Task statement –
Would you transcribe each entry precisely as it stands, setting aside any images?

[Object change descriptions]
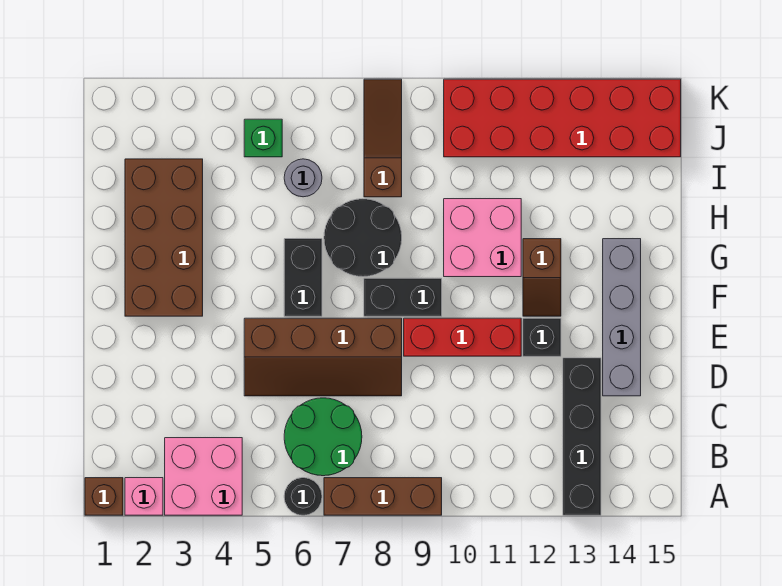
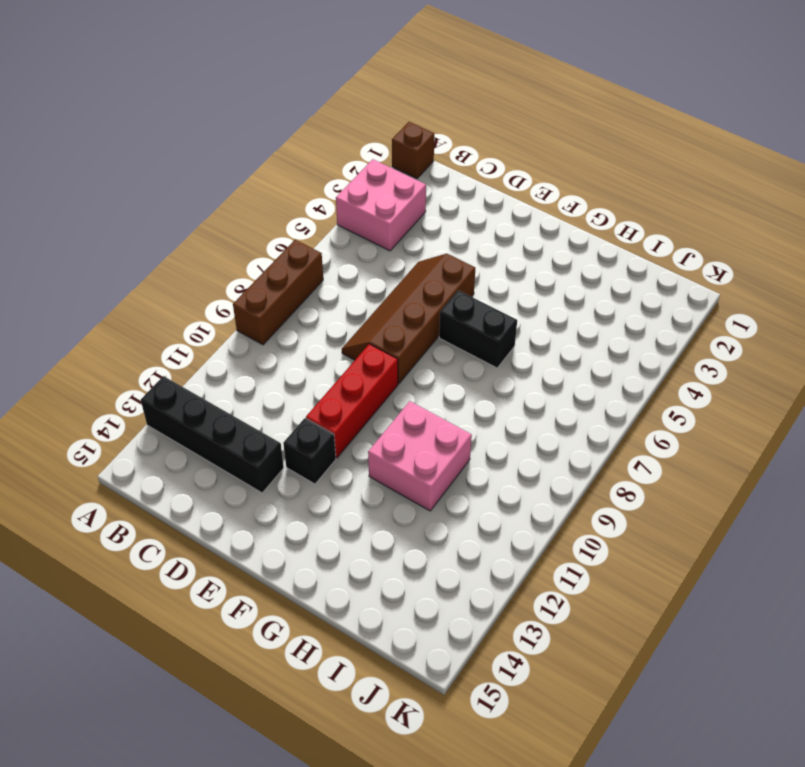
none -> pink brick A2 level 1
none -> black round brick A6 level 1
none -> green round brick B6:C7 level 1

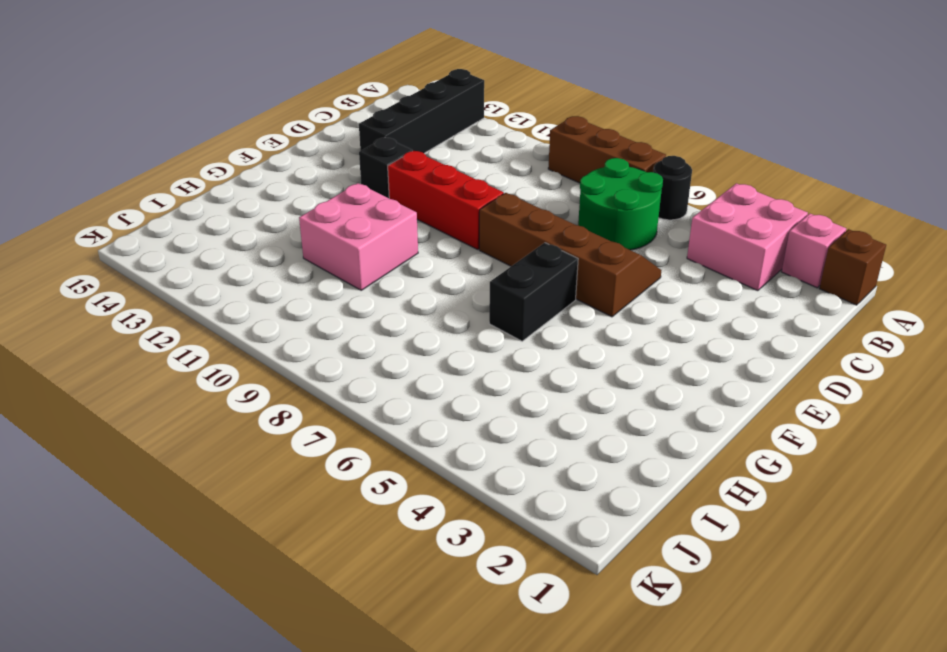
none -> grey brick D14:G14 level 1
none -> brown brick F2:I3 level 1
none -> black brick F8:F9 level 1

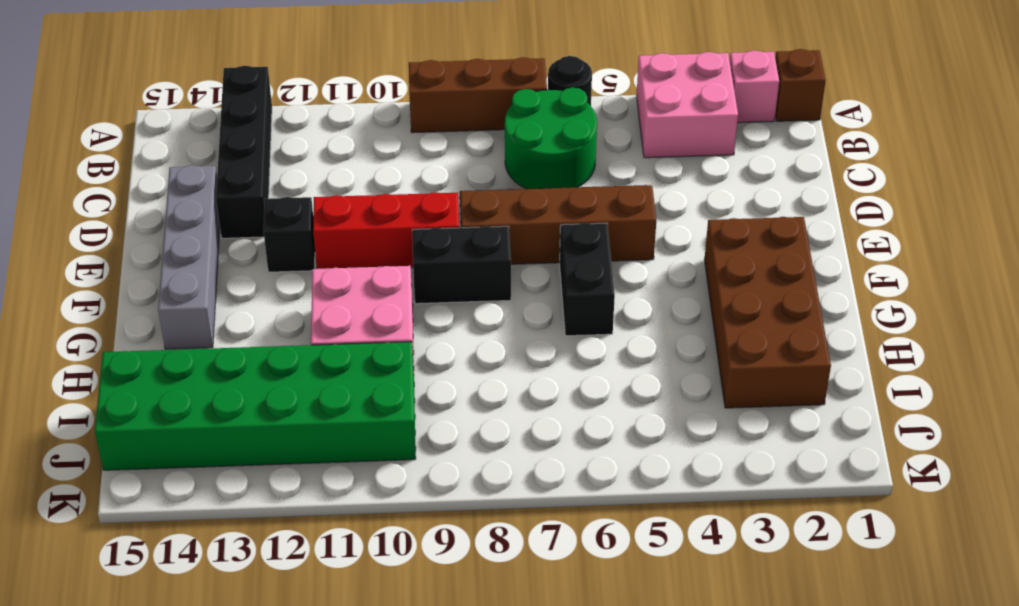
green brick I10:J15 level 1 -> red brick J10:K15 level 1
none -> brown slope F12:G12 level 1 top G
none -> black round brick G7:H8 level 1
none -> grey round brick I6 level 1

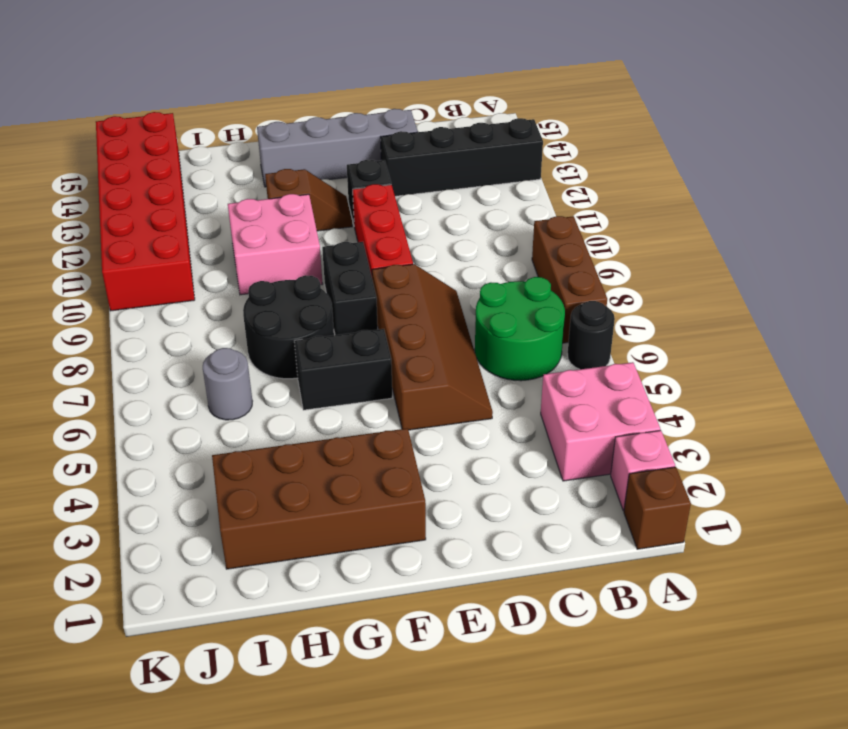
none -> brown slope I8:K8 level 1 top I
none -> green brick J5 level 1

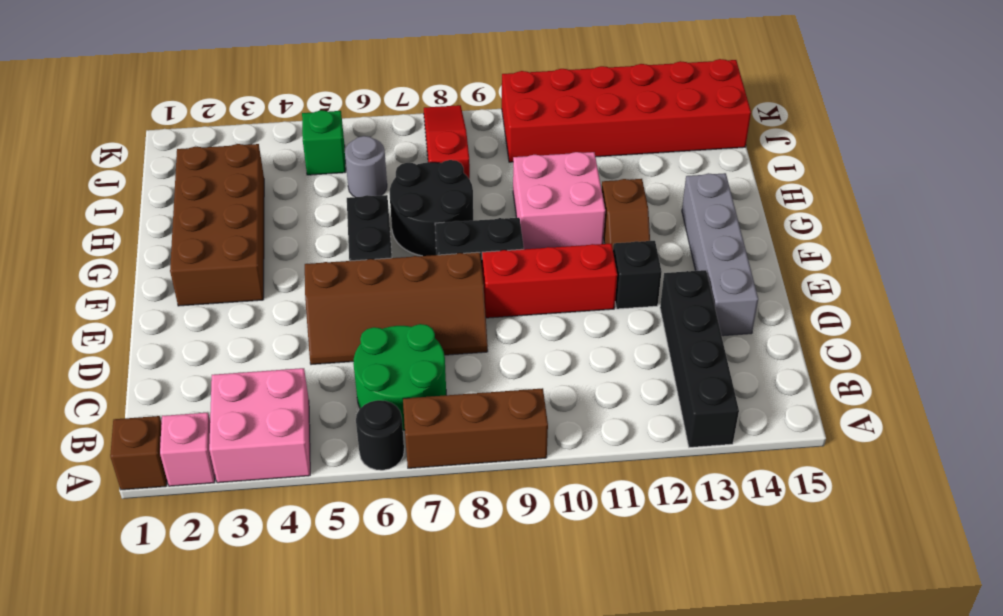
red slope I8:K8 level 1 top I -> brown slope I8:K8 level 1 top I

Output below –
none -> pink brick A2 level 1
none -> black round brick A6 level 1
none -> green round brick B6:C7 level 1

none -> grey brick D14:G14 level 1
none -> brown brick F2:I3 level 1
none -> black brick F8:F9 level 1

green brick I10:J15 level 1 -> red brick J10:K15 level 1
none -> brown slope F12:G12 level 1 top G
none -> black round brick G7:H8 level 1
none -> grey round brick I6 level 1

none -> brown slope I8:K8 level 1 top I
none -> green brick J5 level 1

red slope I8:K8 level 1 top I -> brown slope I8:K8 level 1 top I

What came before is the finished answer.